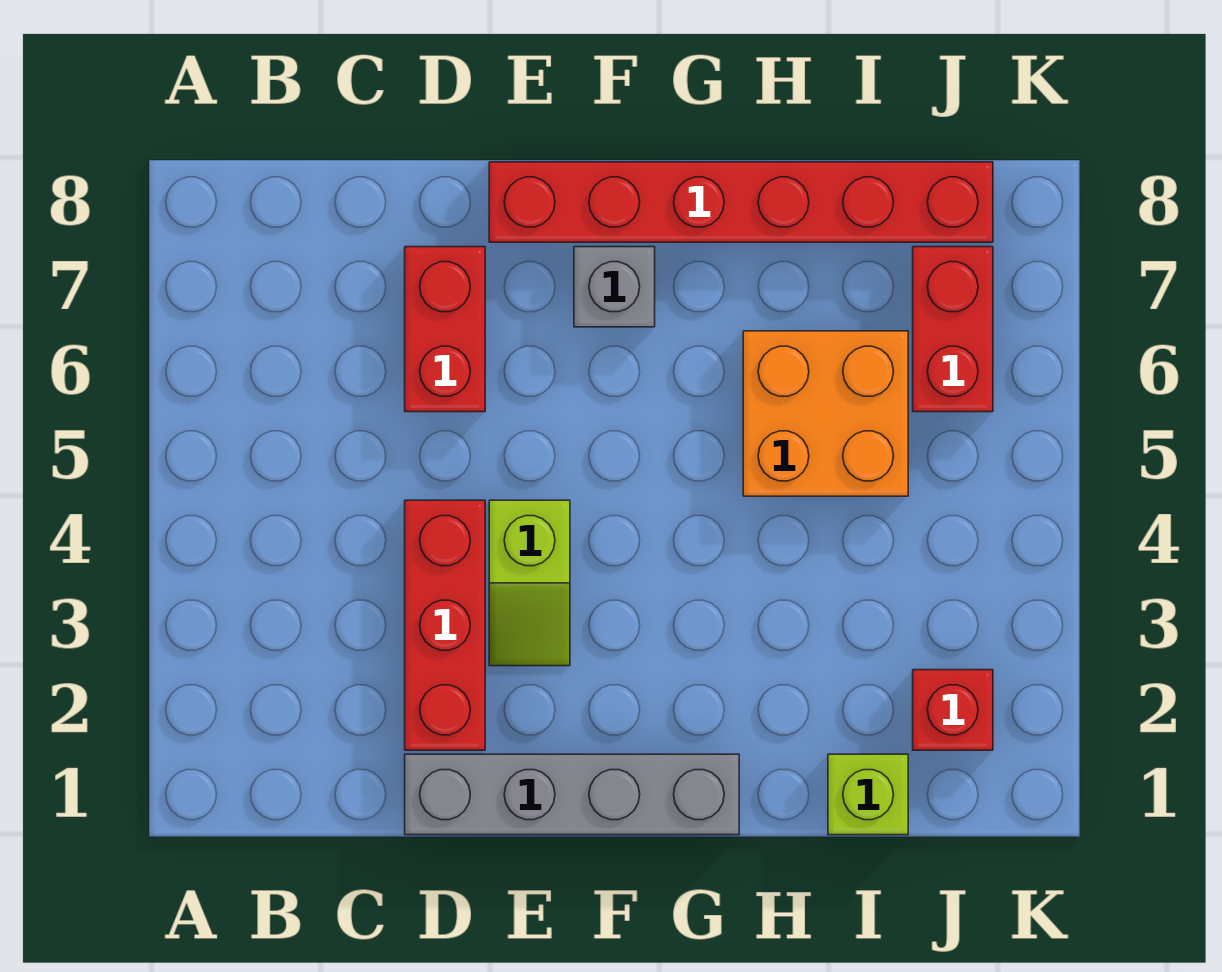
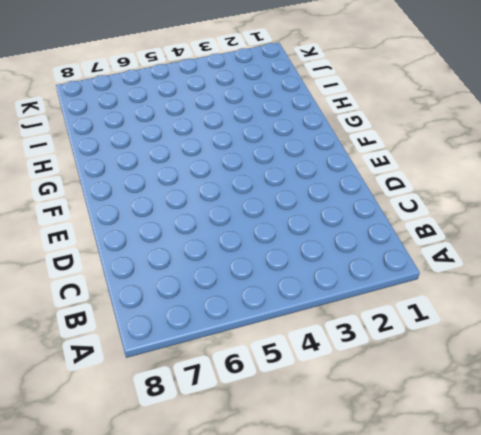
none -> grey brick D1:G1 level 1
none -> red brick D2:D4 level 1

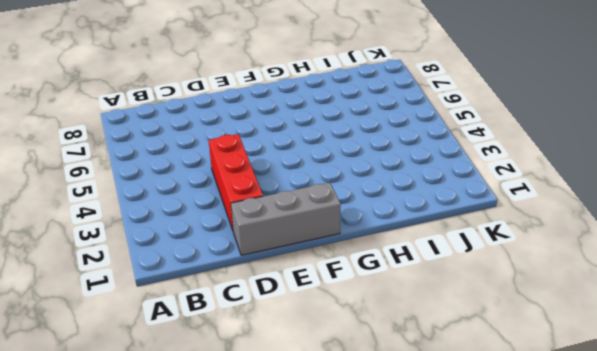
grey brick D1:F1 level 1 -> grey brick D1:G1 level 1
none -> red brick D6:D7 level 1
none -> lime slope E3:E4 level 1 top 4

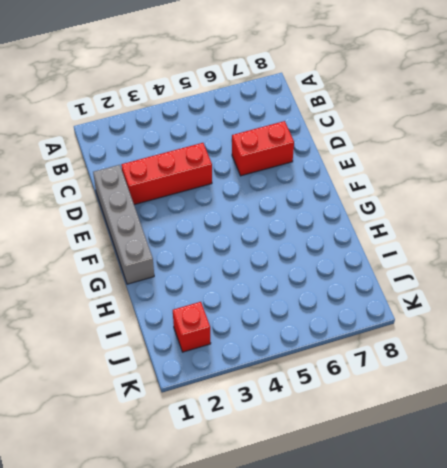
none -> lime slope E3:E4 level 1 top 4
none -> red brick E8:J8 level 1

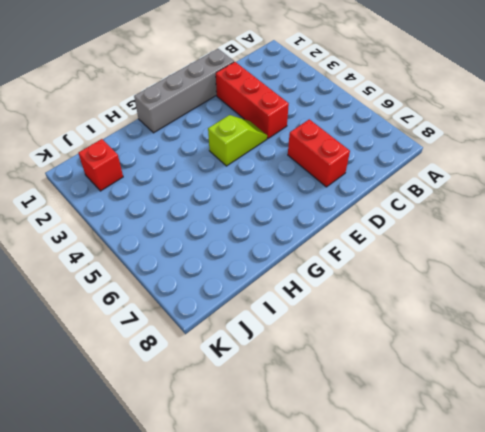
lime slope E4:F4 level 1 top F -> lime slope E3:E4 level 1 top 4
none -> red brick E8:J8 level 1
none -> grey brick F7 level 1

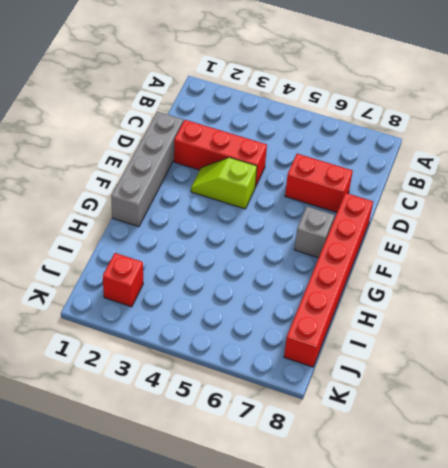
none -> orange brick H5:I6 level 1
none -> lime brick I1 level 1

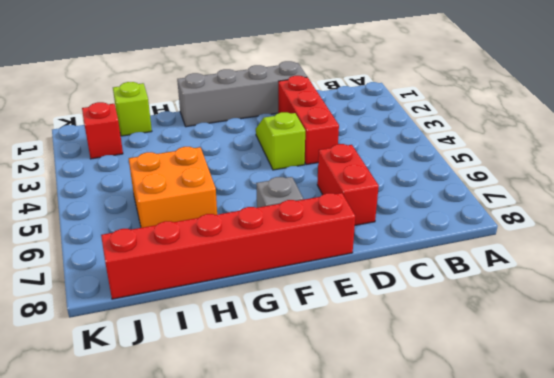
none -> red brick J6:J7 level 1

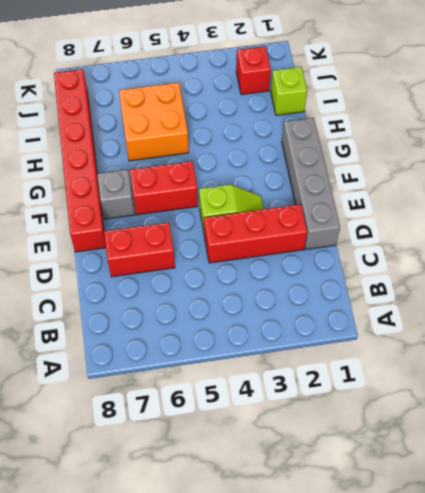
red brick F5:F6 level 1 -> red brick J6:J7 level 1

▶ _EXERCISE_
Working through the records above, copy each line in which "lime" is found.

▶ _ANSWER SECTION_
none -> lime slope E3:E4 level 1 top 4
none -> lime slope E3:E4 level 1 top 4
lime slope E4:F4 level 1 top F -> lime slope E3:E4 level 1 top 4
none -> lime brick I1 level 1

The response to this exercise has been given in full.